:: Information supplied

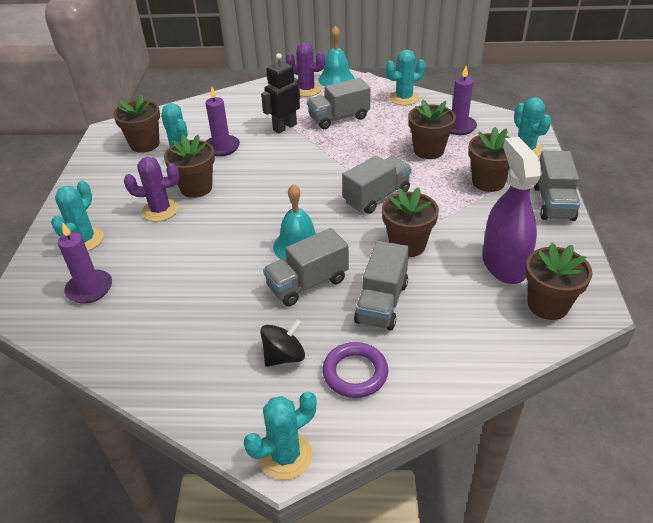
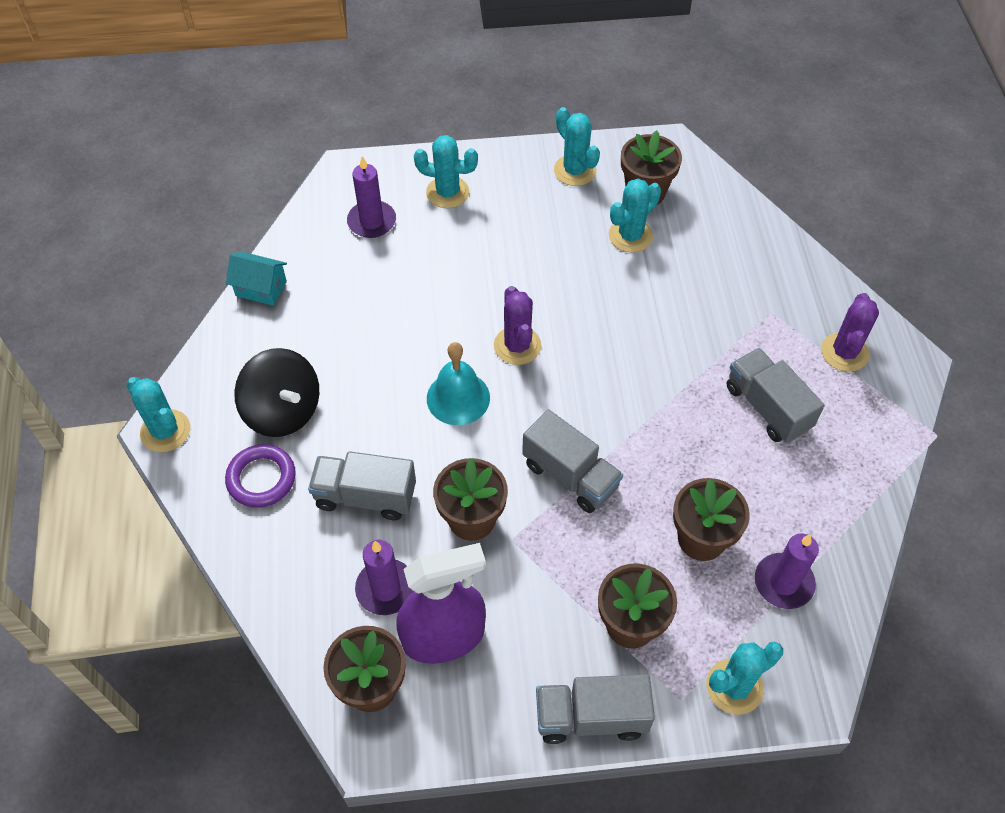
camera: 80 degrees right, 15 degrees up
purple cactus [124,157,179,222] -> purple cactus moved to [494,286,541,365]
brown flower pot [164,135,215,198] -> none
purple candle [206,87,240,156] -> purple candle moved to [355,540,414,615]
black spinning top [260,319,305,367] -> black spinning top [234,348,319,437], size x1.58
black robot [261,53,300,133] -> none
grey truck [263,228,349,306] -> none
turquoise bell [318,26,355,86] -> none
turquoise cactus [386,50,426,106] -> turquoise cactus moved to [554,107,600,186]
none -> turquoise house [226,252,287,306]

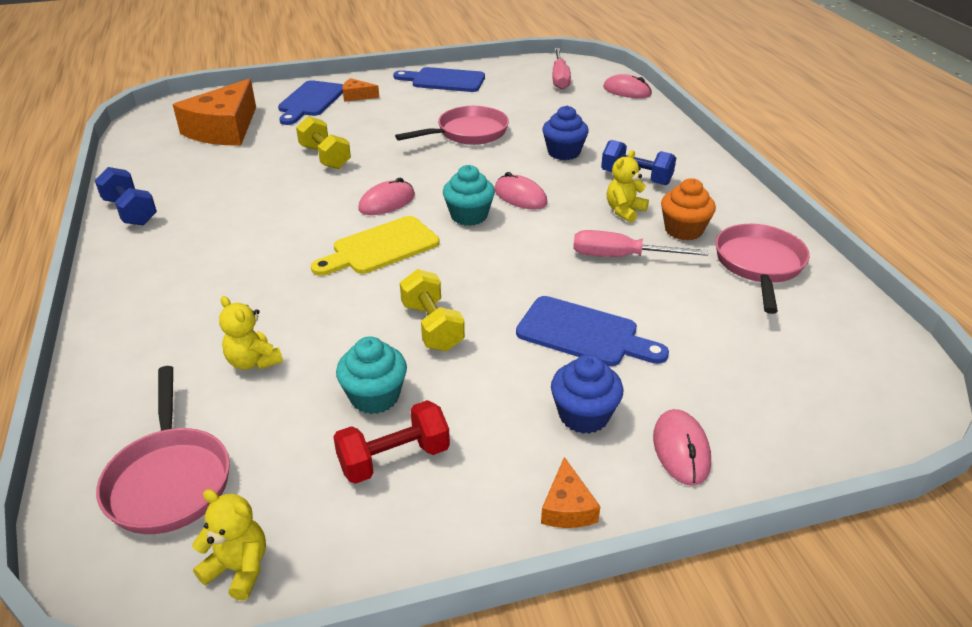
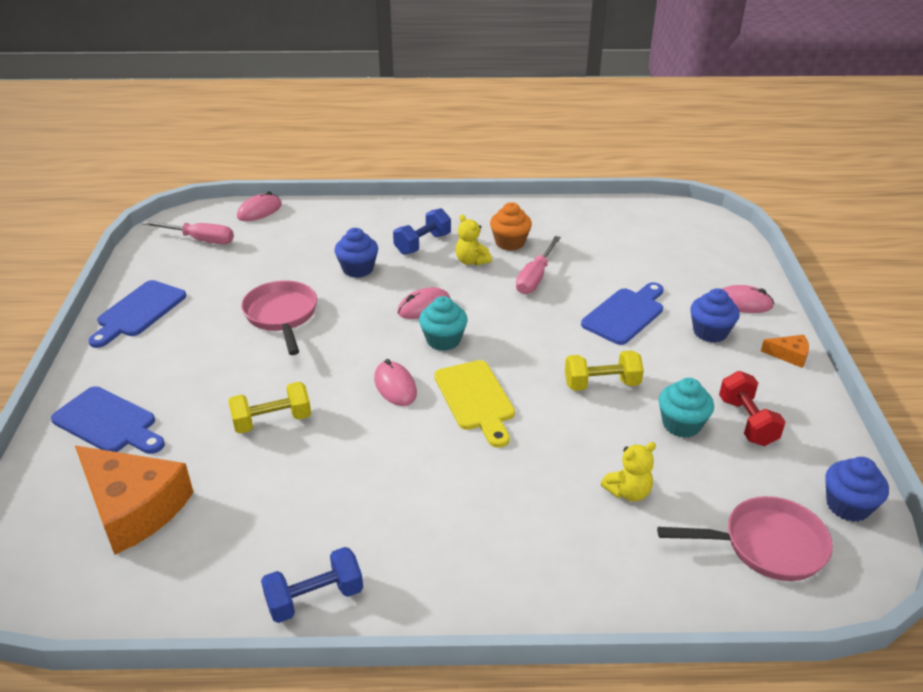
camera: 75 degrees left, 0 degrees up
yellow teddy bear [192,489,266,601] -> blue cupcake [825,457,889,522]
orange cheese [342,78,379,102] -> none
pink pan [715,224,810,314] -> none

::::

* [Problem to solve]
For each line of the data that includes the word "camera", return a copy of it.

* [Response]
camera: 80 degrees right, 15 degrees up
camera: 75 degrees left, 0 degrees up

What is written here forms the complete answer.